* PROBLEM DESCRIPTION *
Within the material, how many of the lines include the word "clock"? State only that number.

* INFORMATION PROVIDED *

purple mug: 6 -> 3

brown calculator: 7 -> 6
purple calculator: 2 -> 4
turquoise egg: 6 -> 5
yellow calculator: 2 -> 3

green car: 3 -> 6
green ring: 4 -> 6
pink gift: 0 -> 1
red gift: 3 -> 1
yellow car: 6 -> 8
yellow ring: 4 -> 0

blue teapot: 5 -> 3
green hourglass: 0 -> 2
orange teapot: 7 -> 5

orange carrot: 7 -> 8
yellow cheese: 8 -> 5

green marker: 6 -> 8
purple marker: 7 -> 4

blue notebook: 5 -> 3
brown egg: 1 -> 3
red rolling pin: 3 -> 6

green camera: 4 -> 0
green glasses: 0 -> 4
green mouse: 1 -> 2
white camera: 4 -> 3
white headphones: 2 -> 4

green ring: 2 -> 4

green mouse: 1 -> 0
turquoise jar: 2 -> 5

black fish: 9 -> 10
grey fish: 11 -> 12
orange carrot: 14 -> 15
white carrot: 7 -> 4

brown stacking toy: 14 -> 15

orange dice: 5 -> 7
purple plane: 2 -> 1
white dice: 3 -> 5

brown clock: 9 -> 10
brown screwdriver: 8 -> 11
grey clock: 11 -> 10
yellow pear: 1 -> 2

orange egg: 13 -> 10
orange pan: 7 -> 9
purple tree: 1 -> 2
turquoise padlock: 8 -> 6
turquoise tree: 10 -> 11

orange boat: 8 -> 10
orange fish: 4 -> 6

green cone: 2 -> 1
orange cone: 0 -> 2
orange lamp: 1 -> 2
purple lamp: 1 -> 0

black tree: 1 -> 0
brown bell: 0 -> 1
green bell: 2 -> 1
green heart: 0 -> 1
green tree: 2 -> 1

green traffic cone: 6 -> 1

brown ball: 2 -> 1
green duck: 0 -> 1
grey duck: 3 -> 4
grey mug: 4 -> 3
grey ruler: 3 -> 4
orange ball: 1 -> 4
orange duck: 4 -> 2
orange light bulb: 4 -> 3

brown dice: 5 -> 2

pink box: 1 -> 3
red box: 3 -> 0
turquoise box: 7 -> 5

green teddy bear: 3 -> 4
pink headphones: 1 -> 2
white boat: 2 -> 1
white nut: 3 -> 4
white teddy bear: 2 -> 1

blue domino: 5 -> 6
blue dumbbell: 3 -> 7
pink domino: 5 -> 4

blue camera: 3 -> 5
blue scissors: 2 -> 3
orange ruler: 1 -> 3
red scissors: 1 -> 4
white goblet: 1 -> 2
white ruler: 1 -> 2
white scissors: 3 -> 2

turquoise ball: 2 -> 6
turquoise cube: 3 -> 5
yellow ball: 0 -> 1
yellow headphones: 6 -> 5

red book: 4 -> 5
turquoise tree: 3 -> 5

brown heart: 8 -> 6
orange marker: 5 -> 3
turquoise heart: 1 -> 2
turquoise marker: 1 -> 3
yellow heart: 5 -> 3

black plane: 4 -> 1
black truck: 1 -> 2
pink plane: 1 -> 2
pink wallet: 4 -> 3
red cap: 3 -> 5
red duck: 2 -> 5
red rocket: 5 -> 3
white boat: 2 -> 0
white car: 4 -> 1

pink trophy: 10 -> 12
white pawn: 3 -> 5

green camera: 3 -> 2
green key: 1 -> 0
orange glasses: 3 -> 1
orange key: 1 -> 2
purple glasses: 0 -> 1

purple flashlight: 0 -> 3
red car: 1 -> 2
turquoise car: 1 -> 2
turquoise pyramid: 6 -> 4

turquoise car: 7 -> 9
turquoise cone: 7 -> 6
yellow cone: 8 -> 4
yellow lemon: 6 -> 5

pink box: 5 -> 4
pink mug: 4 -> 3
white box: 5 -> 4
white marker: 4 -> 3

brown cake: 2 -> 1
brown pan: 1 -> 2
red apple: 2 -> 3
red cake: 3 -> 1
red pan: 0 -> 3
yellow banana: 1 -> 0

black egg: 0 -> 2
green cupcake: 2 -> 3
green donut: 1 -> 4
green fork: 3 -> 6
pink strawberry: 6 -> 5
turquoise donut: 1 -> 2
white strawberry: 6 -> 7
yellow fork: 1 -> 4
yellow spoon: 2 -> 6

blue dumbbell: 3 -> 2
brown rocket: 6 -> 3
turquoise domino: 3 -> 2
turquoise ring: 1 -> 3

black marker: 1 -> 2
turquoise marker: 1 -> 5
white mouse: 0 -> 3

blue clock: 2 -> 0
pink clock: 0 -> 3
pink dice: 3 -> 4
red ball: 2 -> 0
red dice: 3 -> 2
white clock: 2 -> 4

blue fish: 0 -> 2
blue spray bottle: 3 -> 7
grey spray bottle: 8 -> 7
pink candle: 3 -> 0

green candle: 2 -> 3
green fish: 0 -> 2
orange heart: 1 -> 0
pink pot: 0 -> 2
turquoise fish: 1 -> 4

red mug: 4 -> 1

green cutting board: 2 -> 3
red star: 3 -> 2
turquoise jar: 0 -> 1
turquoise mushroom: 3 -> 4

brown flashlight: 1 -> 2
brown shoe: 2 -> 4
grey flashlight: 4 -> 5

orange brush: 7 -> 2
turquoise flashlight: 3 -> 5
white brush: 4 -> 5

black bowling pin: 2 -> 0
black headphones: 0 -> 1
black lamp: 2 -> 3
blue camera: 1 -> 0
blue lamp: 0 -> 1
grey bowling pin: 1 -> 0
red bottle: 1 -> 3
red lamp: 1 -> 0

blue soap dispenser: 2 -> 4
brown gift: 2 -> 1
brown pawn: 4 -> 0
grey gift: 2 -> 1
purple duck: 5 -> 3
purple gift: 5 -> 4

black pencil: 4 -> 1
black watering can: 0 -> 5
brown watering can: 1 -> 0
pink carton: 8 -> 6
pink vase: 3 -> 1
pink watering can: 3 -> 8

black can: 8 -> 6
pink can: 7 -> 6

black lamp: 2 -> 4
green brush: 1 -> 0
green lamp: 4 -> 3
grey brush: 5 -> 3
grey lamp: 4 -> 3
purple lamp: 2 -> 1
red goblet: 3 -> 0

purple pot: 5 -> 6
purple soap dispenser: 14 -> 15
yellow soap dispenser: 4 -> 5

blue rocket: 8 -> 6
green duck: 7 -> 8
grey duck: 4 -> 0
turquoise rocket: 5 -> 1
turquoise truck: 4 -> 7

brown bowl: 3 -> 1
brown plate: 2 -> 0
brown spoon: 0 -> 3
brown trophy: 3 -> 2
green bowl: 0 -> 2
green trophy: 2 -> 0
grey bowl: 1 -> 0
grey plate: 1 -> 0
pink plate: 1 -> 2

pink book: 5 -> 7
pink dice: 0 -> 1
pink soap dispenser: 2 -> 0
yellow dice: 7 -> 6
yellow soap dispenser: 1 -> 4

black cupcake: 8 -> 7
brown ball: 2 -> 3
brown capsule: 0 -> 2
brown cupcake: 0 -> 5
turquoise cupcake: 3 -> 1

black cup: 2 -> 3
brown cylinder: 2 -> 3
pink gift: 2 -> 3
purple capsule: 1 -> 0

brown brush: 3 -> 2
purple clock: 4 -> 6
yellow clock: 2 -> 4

* EXERCISE RESPONSE *
7